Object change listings
┄┄┄┄┄┄┄┄┄┄┄┄┄┄┄┄┄┄┄┄

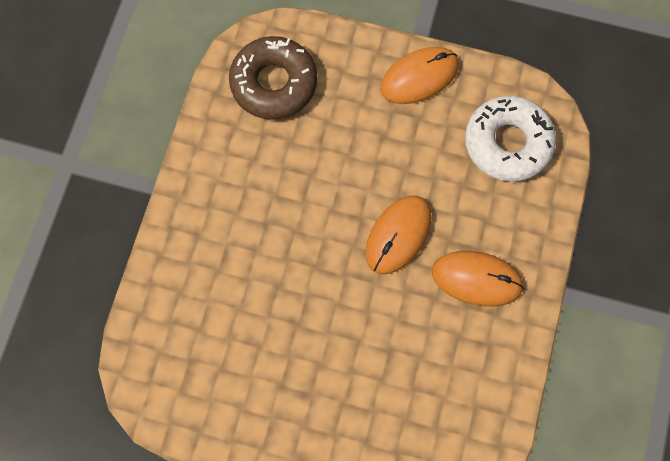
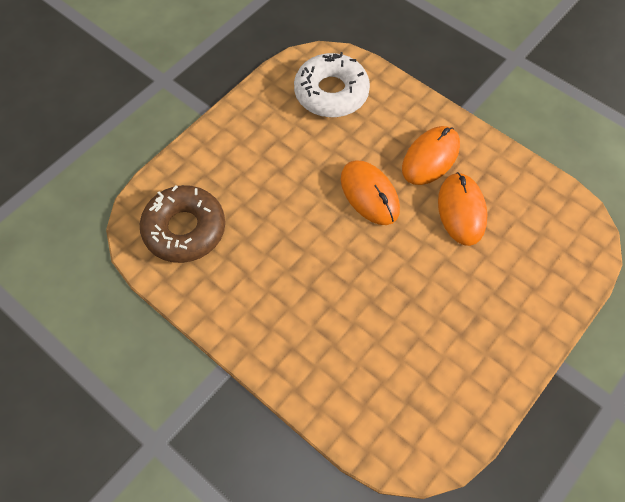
camera: 65 degrees left, 10 degrees down
orange mouse [380,47,459,104] -> orange mouse moved to [438,172,487,246]

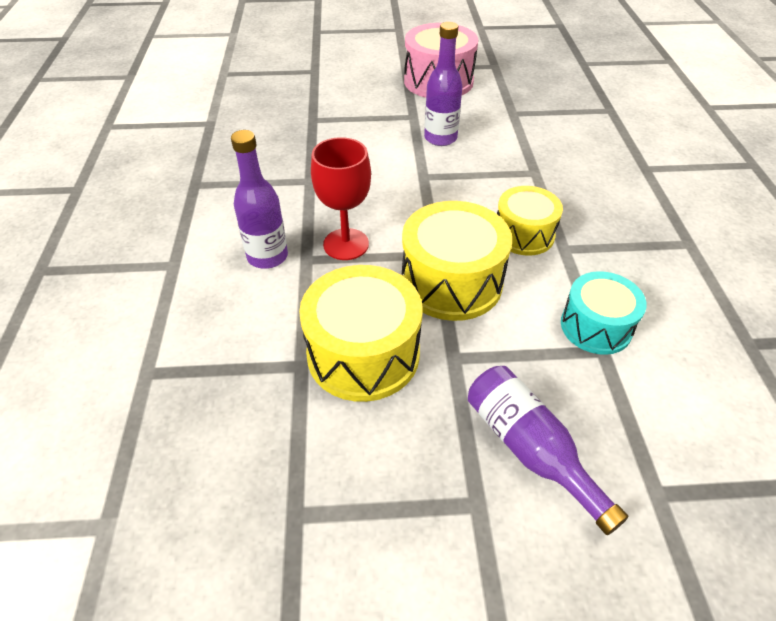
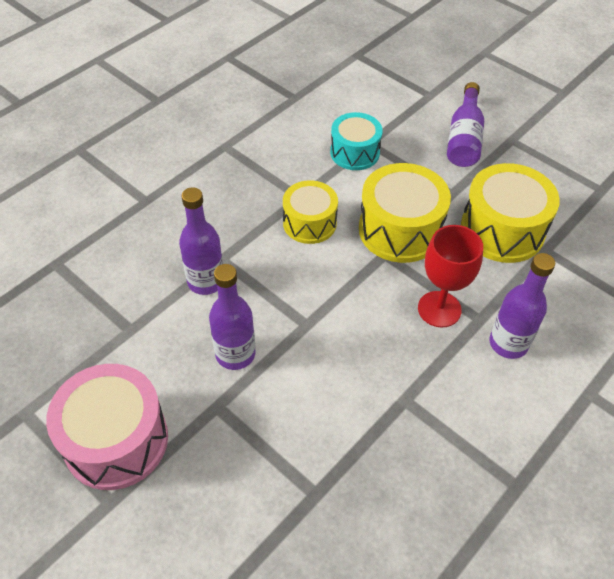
camera: 135 degrees left, 5 degrees up
none -> purple bottle [179,187,223,295]

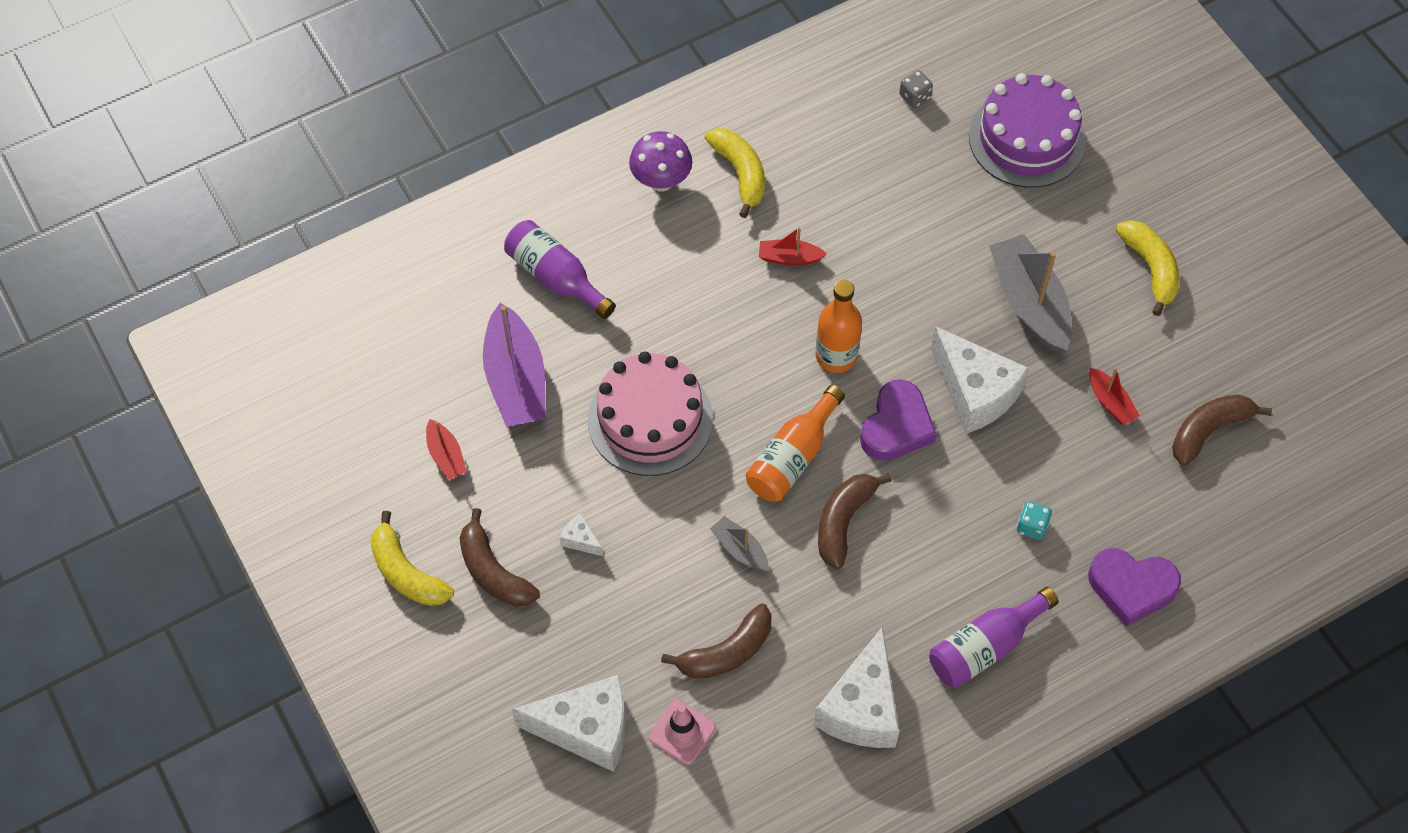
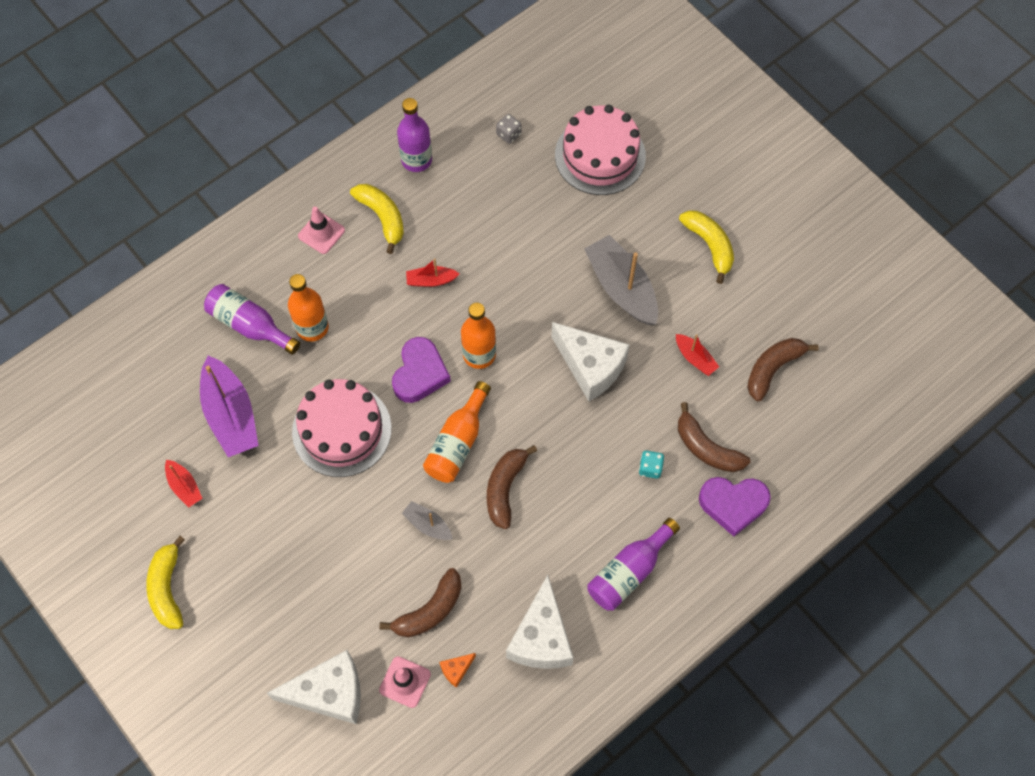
camera: 10 degrees left, 5 degrees up
yellow banana [370,511,454,606] -> yellow banana turned 45 degrees clockwise [146,536,185,629]
brown banana [459,508,540,607] -> brown banana moved to [678,402,750,472]
white cheese [560,513,604,556] -> none
purple mushroom [629,131,692,192] -> pink traffic cone [298,206,345,254]
purple heart [860,379,937,461] -> purple heart moved to [392,337,451,403]
purple cake [969,73,1086,188] -> pink cake [555,105,646,195]
none -> orange bottle [288,274,329,342]
none -> purple bottle [397,98,432,172]
none -> orange cheese [440,653,476,688]

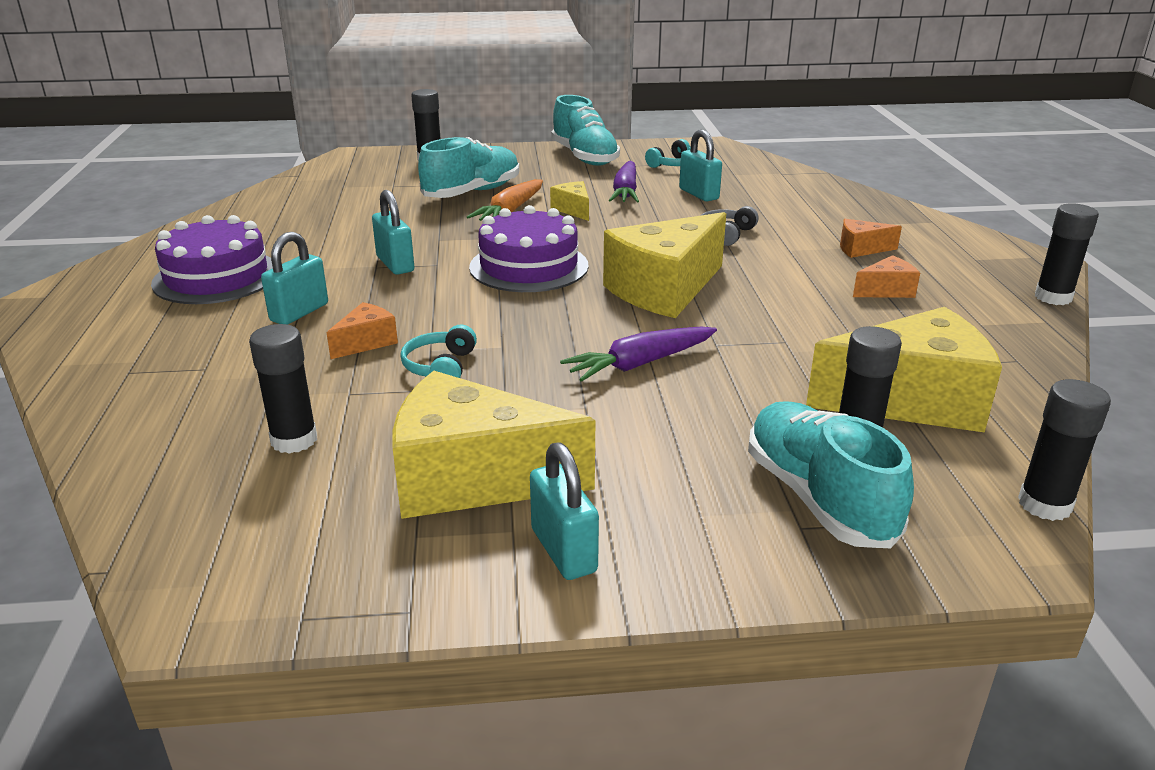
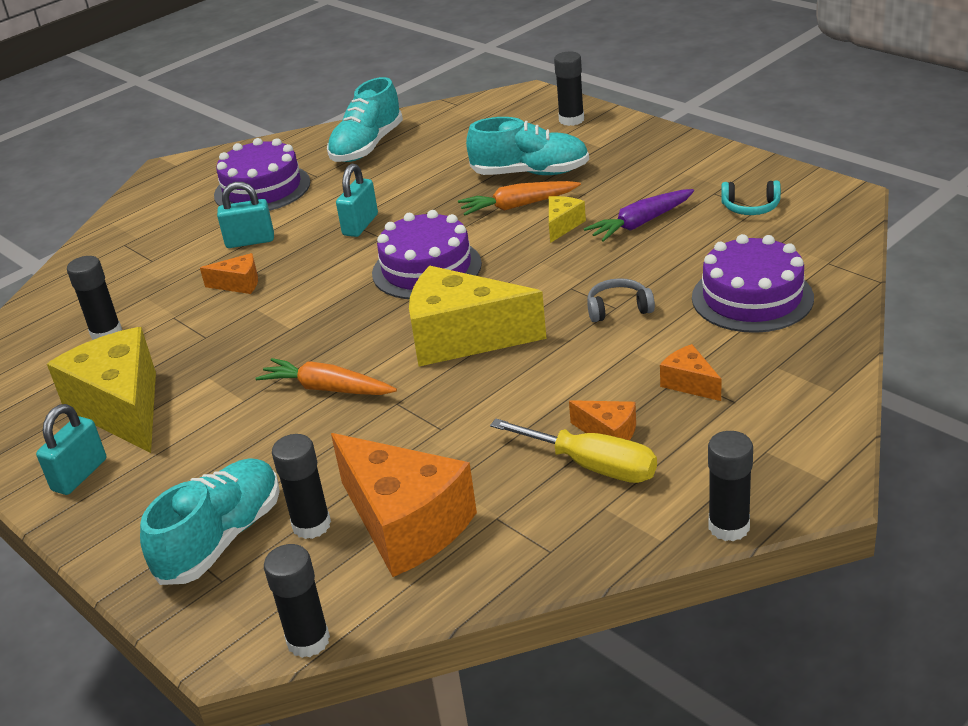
camera: 55 degrees right, 5 degrees up
turquoise headphones [400,324,477,378] -> none
turquoise shoe [551,95,620,166] -> turquoise shoe moved to [327,77,403,162]
purple carrot [560,327,717,382] -> orange carrot [255,358,397,395]
turquoise padlock [679,130,722,201] -> none
yellow cheese [806,307,1002,433] -> orange cheese [331,433,477,577]
none -> yellow screwdriver [490,419,657,483]
none -> purple cake [692,234,814,333]

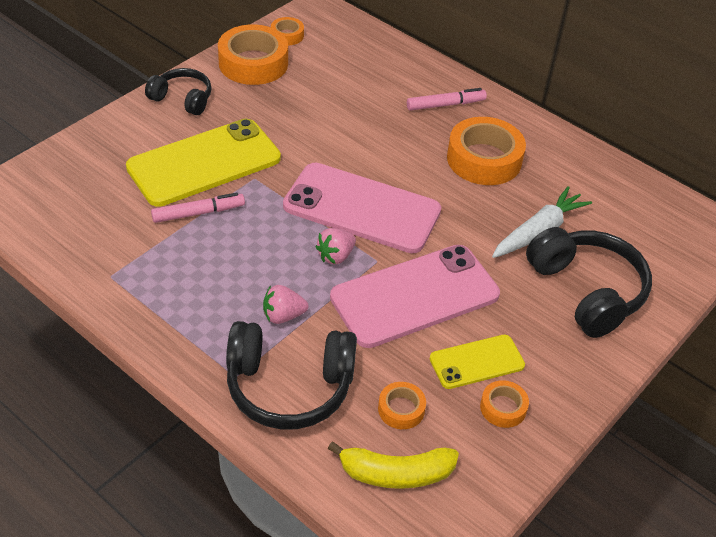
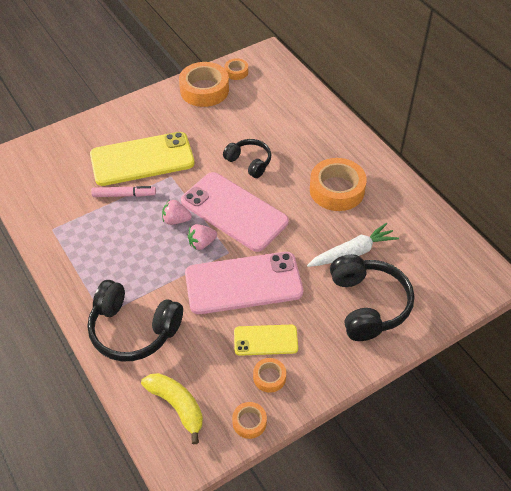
camera: 20 degrees right, 5 degrees up
black headphones [145,68,212,115] -> black headphones moved to [223,139,271,178]
pink strawberry [263,285,309,324] -> pink strawberry moved to [162,200,192,225]
yellow banana [328,441,459,489] -> yellow banana turned 150 degrees counterclockwise [141,373,203,444]
orange tape [378,382,426,429] -> orange tape moved to [232,402,267,439]
pink marker [407,88,487,111] -> none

┄┄┄┄┄┄┄┄┄┄┄┄┄┄┄┄┄┄┄┄

WORK TO COMPLETE ▸ Copy the lines that hold the word "headphones". Take them from the records above.

FINISHED TASK ▸
turquoise headphones [400,324,477,378] -> none
black headphones [145,68,212,115] -> black headphones moved to [223,139,271,178]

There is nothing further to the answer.